WORK INSTRUCTION: Lines outside the range are not wanted. Give again exactly the lines between the line holding "building: none -> [402,126,454,145]" and the line holding "building: [223,326,266,367] -> none", inclusive, from the listing below.

EXERCISE MATERIAL:
%%

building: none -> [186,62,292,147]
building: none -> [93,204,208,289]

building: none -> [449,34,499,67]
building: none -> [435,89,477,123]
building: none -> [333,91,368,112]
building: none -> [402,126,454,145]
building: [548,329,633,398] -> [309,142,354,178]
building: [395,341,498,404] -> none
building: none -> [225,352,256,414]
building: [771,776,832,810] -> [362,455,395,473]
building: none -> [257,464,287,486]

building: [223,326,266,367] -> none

%%
%%

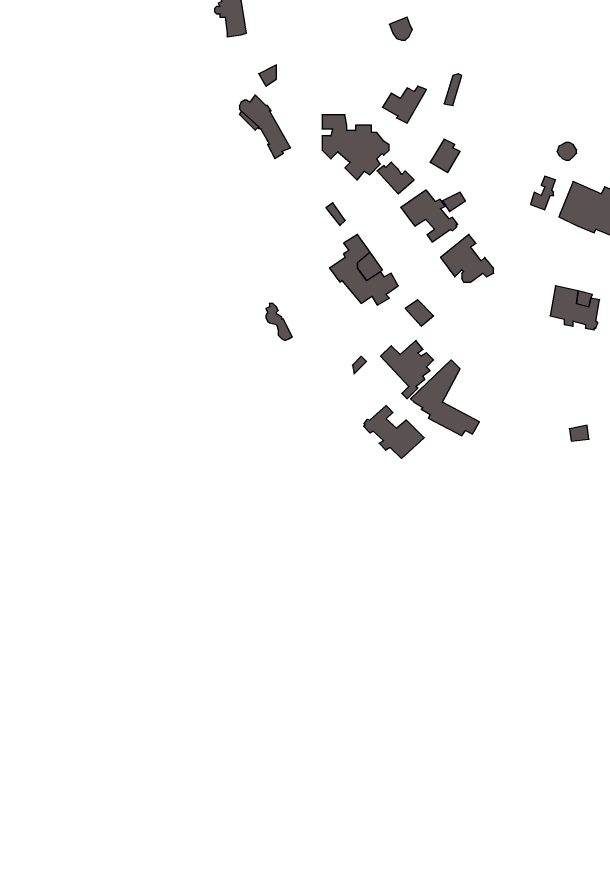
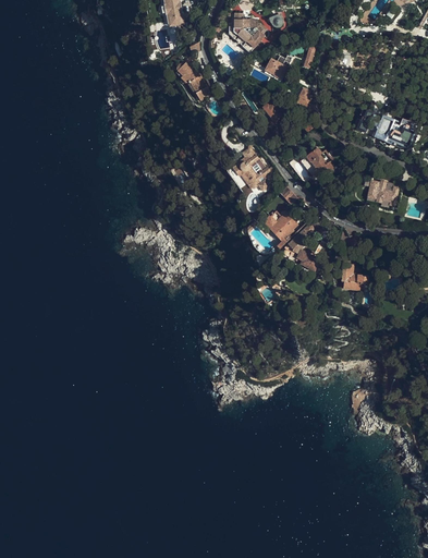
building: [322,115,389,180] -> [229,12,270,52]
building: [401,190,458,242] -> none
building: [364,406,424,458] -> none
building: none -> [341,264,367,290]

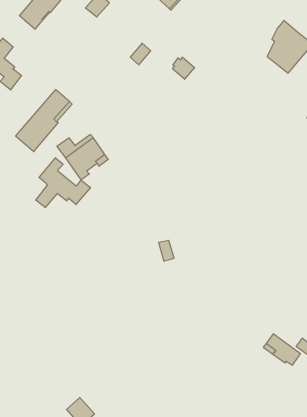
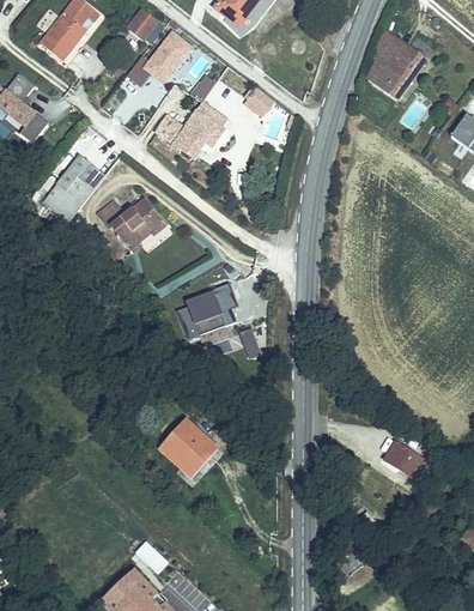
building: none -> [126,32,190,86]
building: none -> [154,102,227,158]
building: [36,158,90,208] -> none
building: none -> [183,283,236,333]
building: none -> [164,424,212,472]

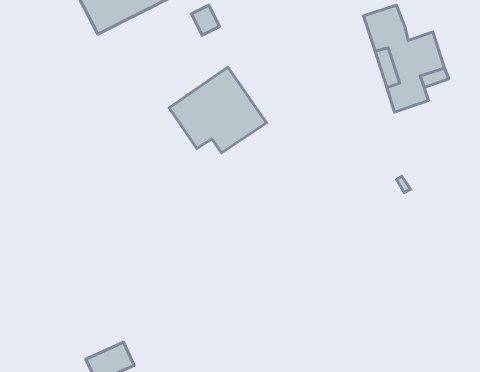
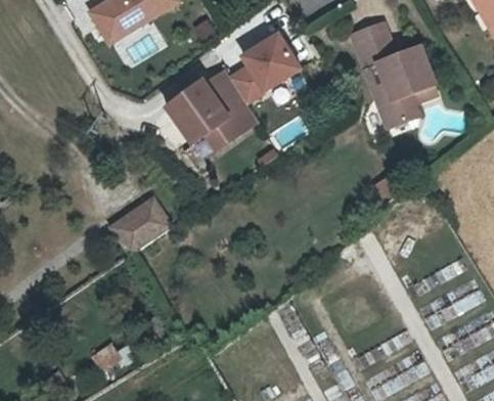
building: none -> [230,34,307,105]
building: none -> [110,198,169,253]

%%

TASK OUTPUT:
building: none -> [402,126,454,145]
building: [548,329,633,398] -> [309,142,354,178]
building: [395,341,498,404] -> none
building: none -> [225,352,256,414]
building: [771,776,832,810] -> [362,455,395,473]
building: none -> [257,464,287,486]

building: [223,326,266,367] -> none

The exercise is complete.